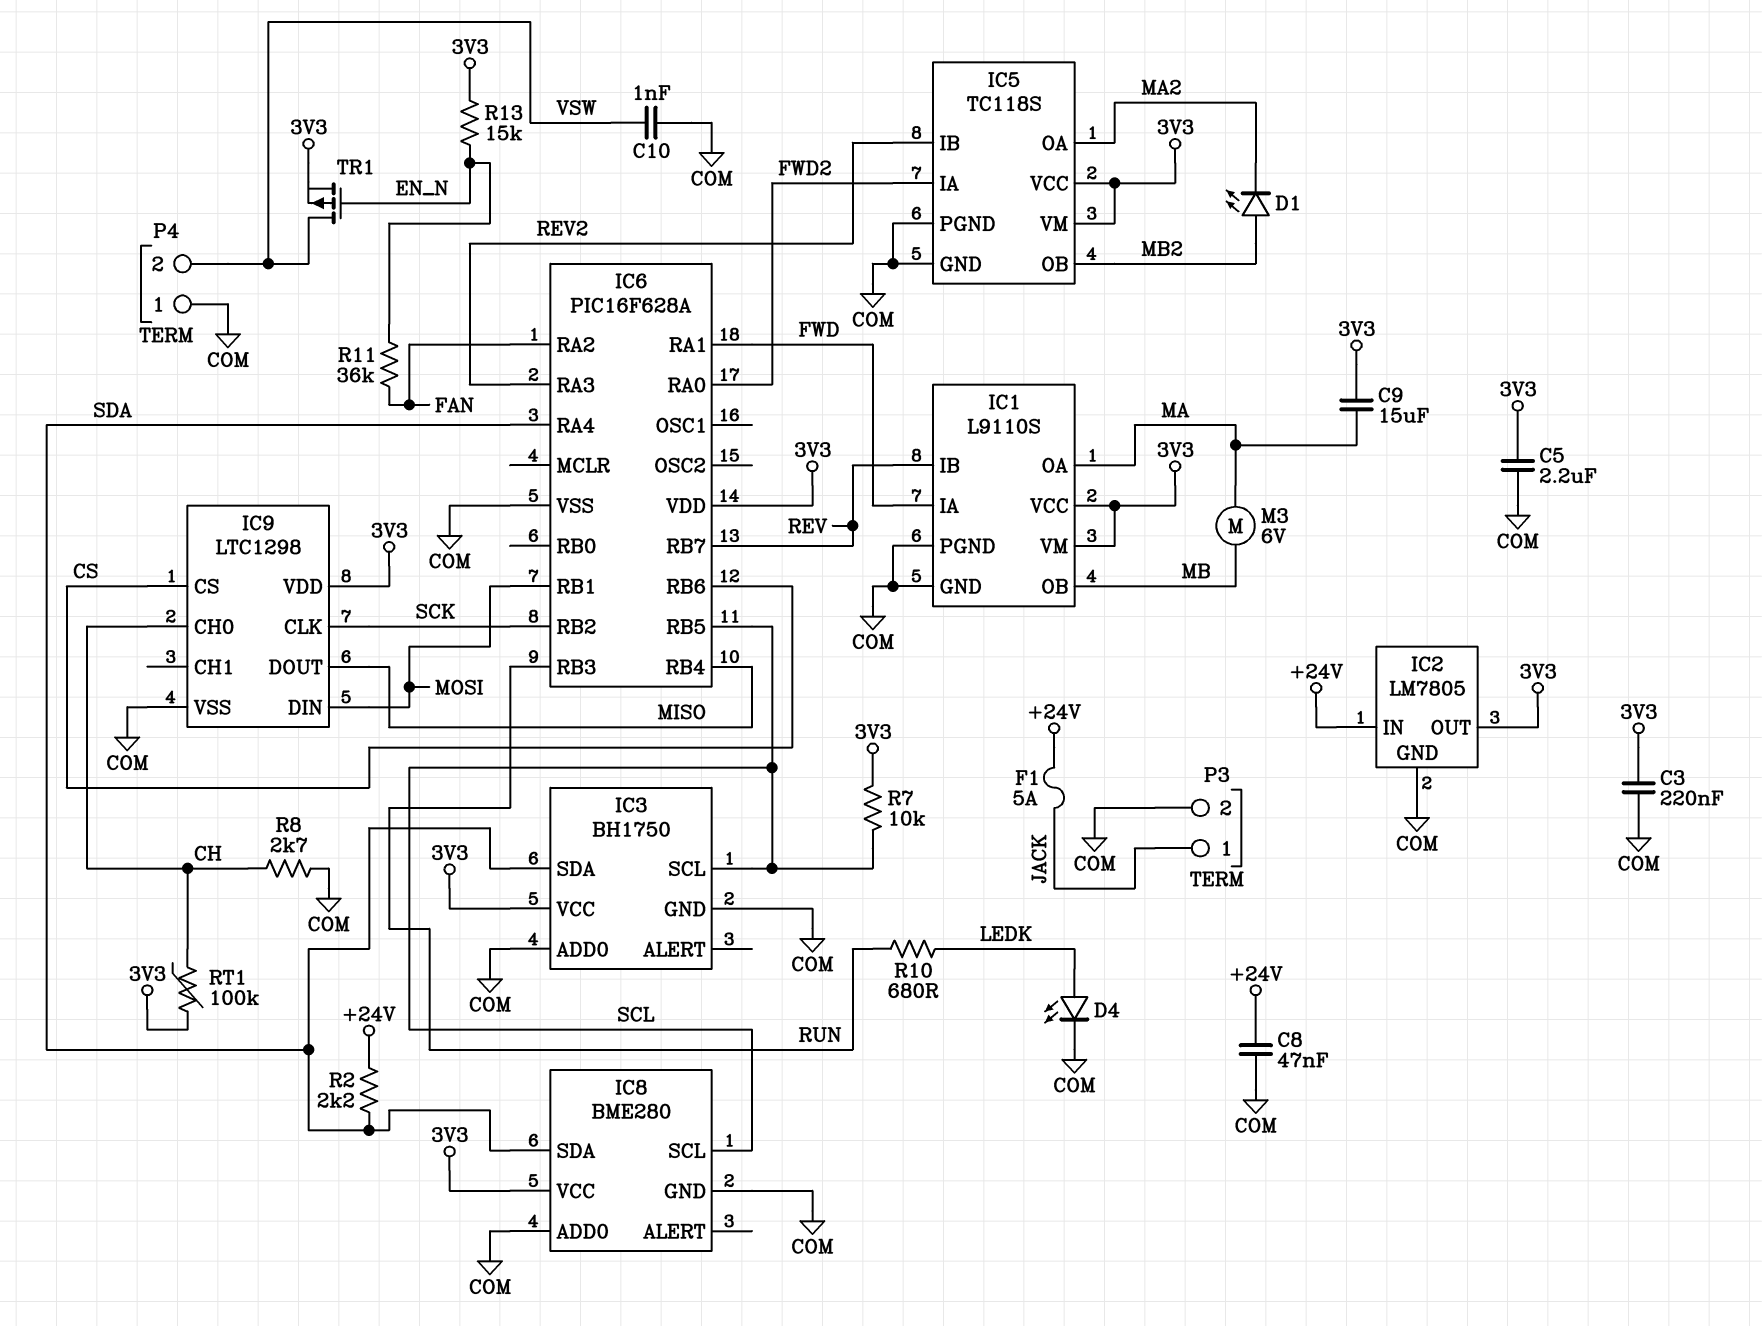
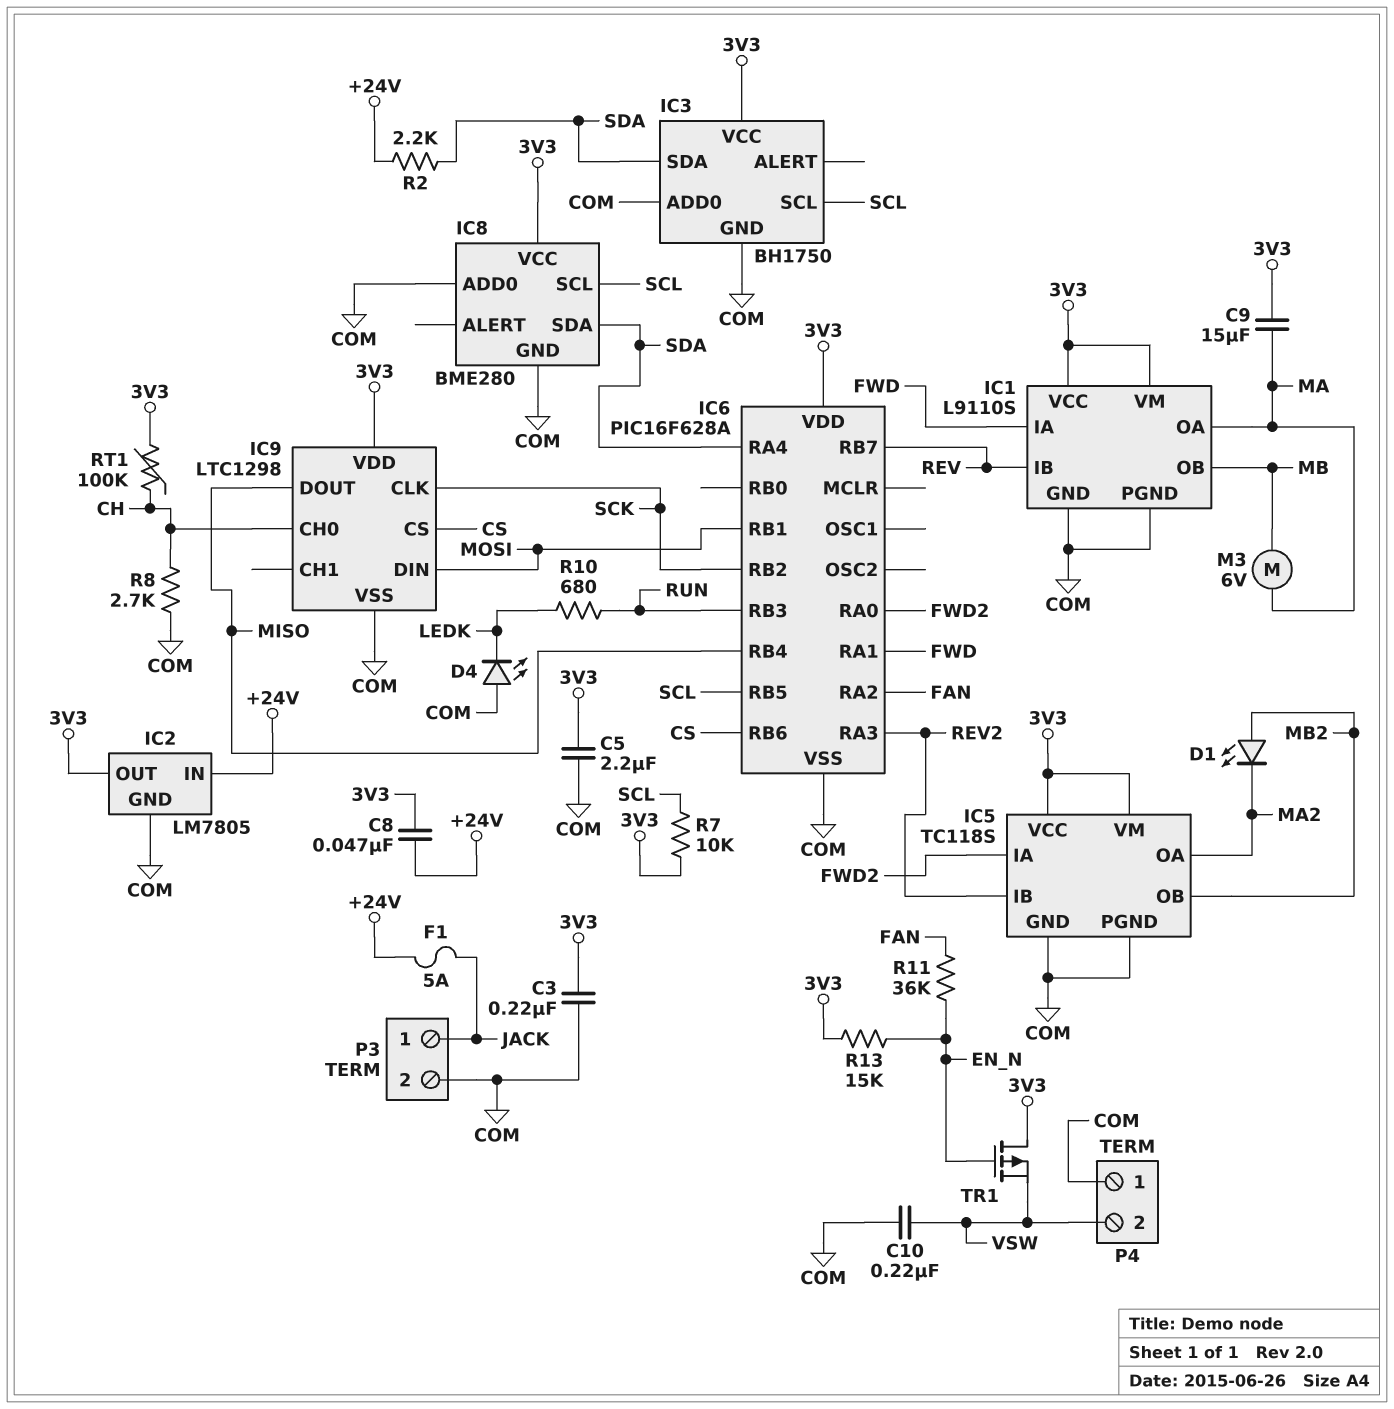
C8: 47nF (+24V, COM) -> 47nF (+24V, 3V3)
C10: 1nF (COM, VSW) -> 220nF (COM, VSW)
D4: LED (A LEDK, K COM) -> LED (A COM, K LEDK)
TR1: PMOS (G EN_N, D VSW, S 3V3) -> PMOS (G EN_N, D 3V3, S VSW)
* * *
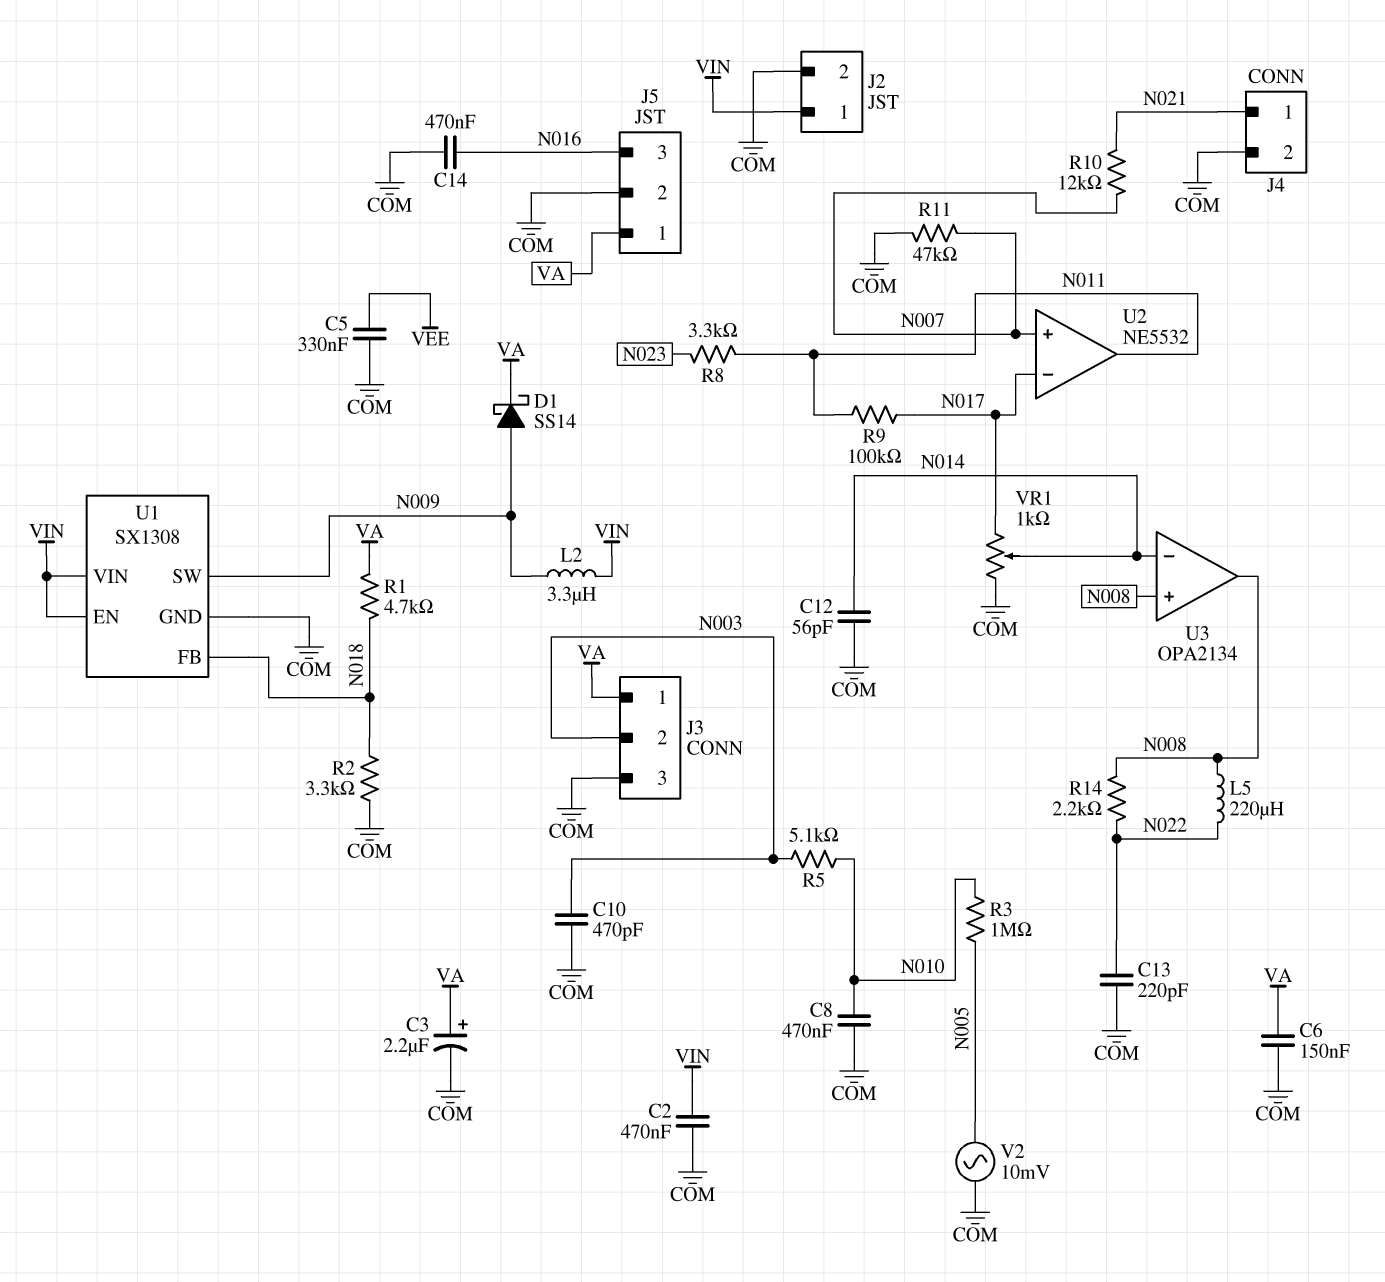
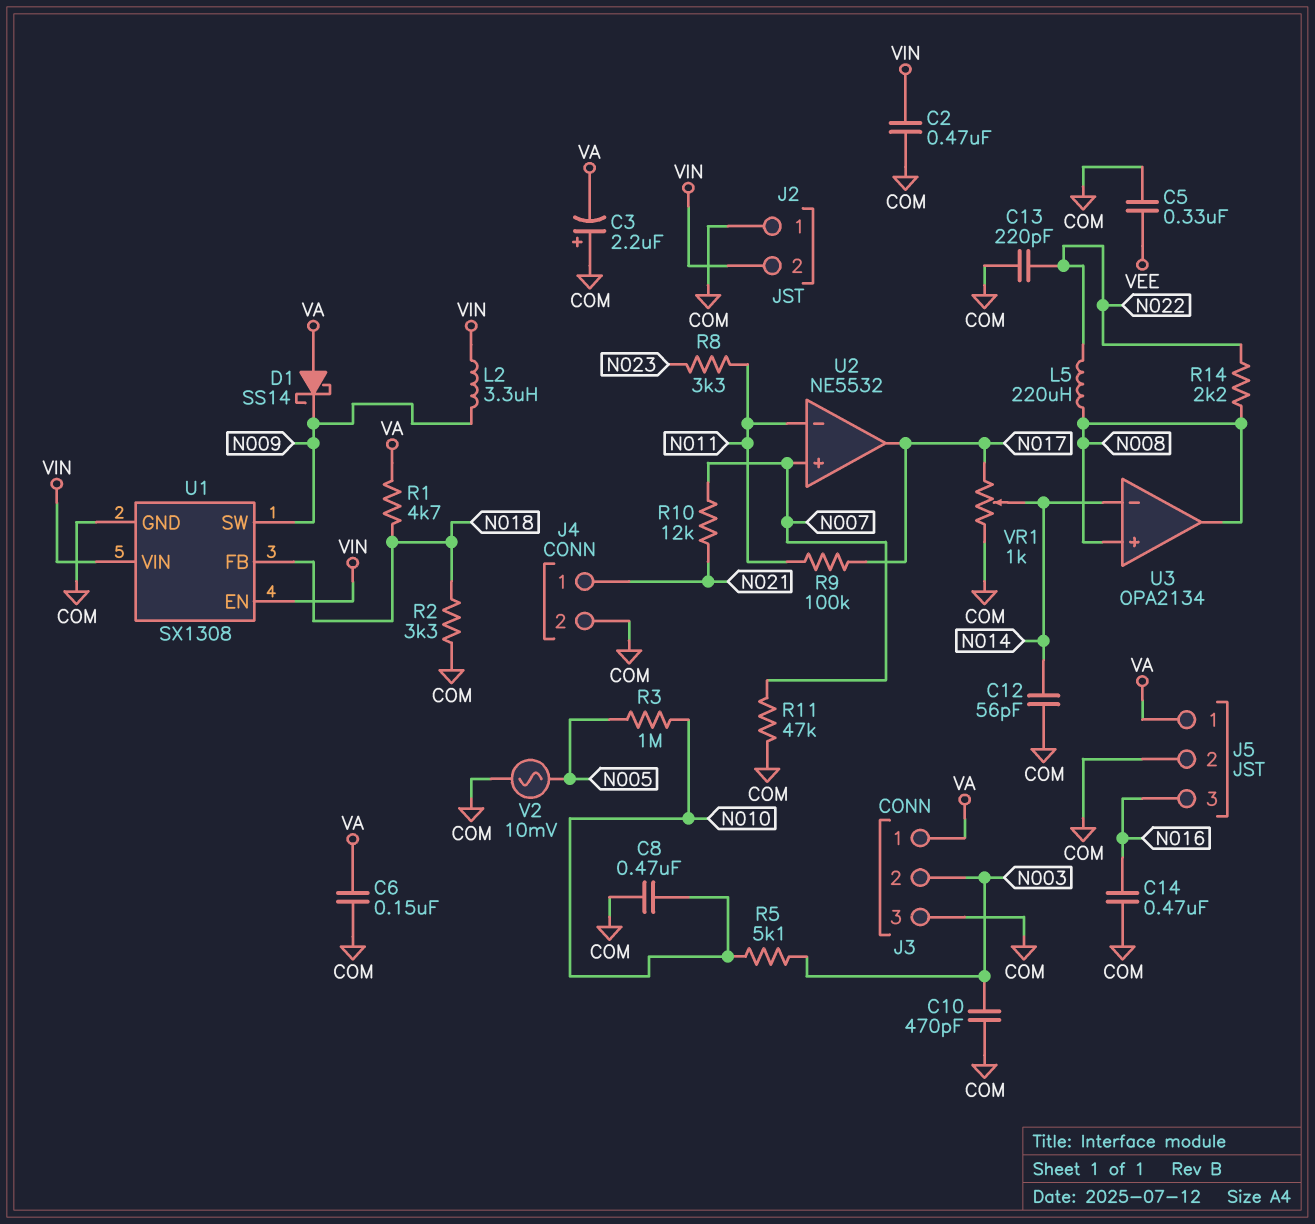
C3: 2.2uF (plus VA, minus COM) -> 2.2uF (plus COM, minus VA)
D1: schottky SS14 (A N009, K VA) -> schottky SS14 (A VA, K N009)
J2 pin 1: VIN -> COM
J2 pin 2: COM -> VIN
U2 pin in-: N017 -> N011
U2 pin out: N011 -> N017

### [The problem]
Each line above from the one with "C3: 2.2uF (plus" up to and including the one with "U2 pin out: N011 -> N017" must be set down exactly, and no line outside that span may appear.

### [Task response]
C3: 2.2uF (plus VA, minus COM) -> 2.2uF (plus COM, minus VA)
D1: schottky SS14 (A N009, K VA) -> schottky SS14 (A VA, K N009)
J2 pin 1: VIN -> COM
J2 pin 2: COM -> VIN
U2 pin in-: N017 -> N011
U2 pin out: N011 -> N017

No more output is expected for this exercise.